▸ **Problem statement**
Somewhere below are a line with "- gone: TurquoiseRuler [651 256]" and a later line with "- new: BlueScissors [349 155]". Output exactly those lines and all lines between them.

▸ **Extracted records**
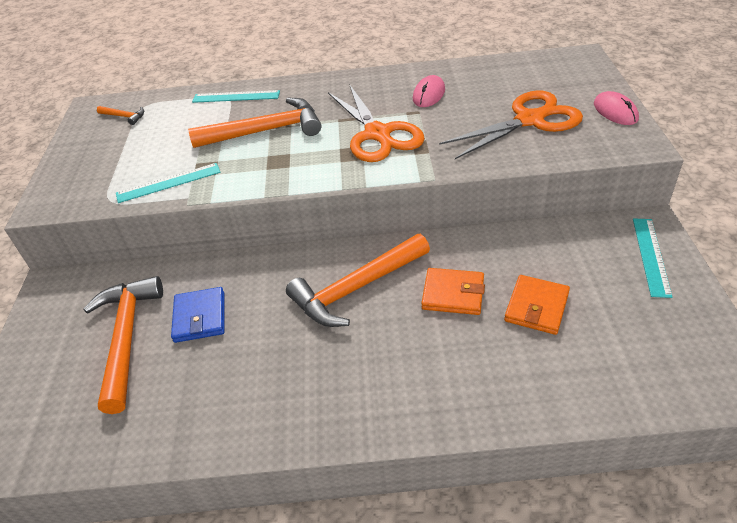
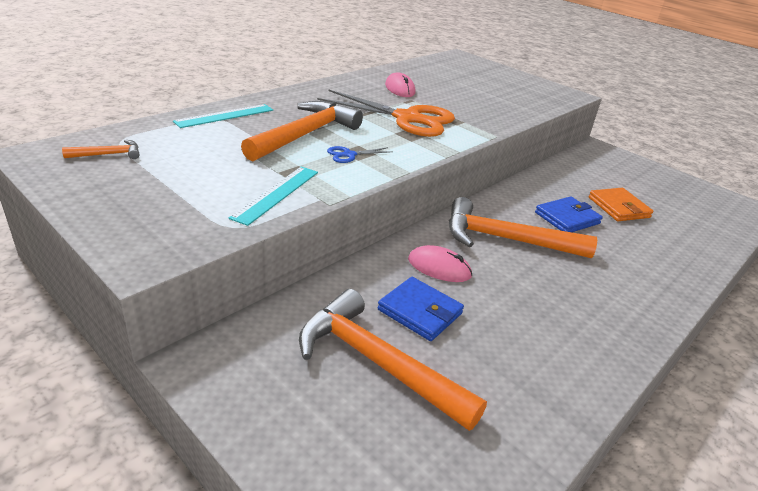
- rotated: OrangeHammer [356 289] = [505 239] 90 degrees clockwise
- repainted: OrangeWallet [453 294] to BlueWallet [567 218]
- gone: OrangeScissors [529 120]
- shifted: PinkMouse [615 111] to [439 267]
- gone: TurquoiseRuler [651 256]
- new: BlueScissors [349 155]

---

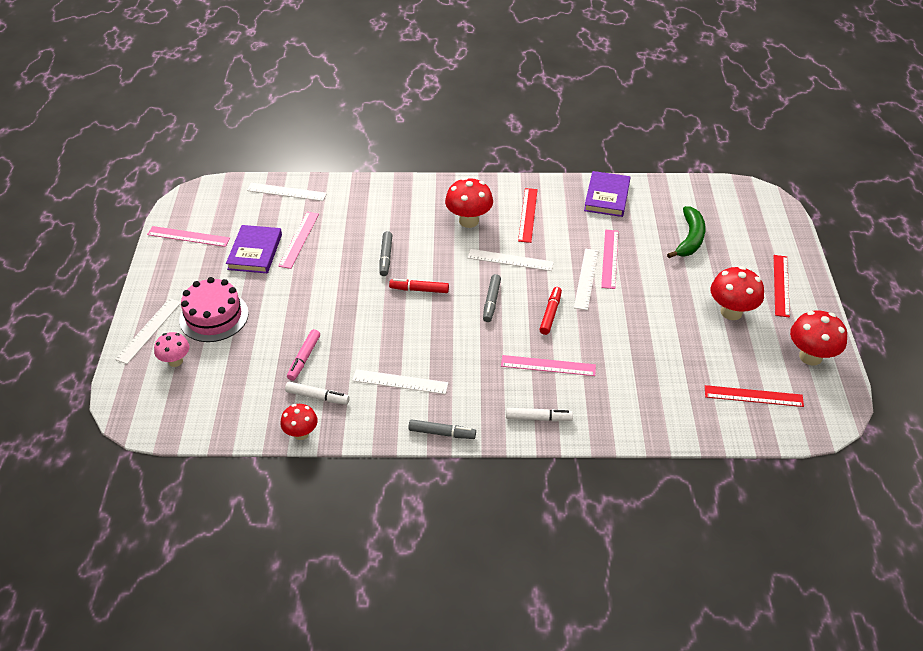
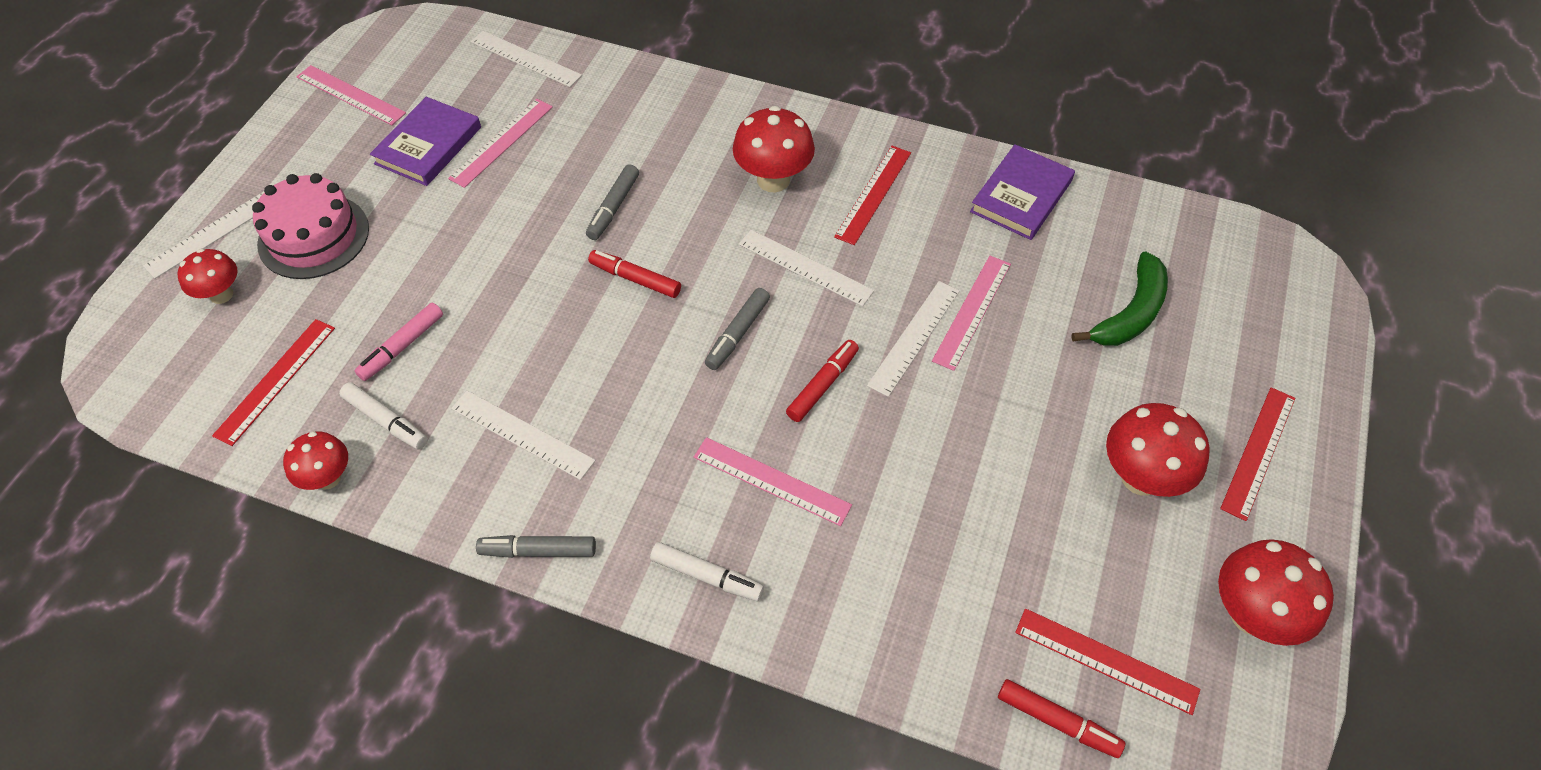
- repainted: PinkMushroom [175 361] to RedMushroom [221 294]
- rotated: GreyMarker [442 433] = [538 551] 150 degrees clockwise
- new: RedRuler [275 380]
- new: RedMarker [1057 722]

▸ **Finished task**
- gone: TurquoiseRuler [651 256]
- new: BlueScissors [349 155]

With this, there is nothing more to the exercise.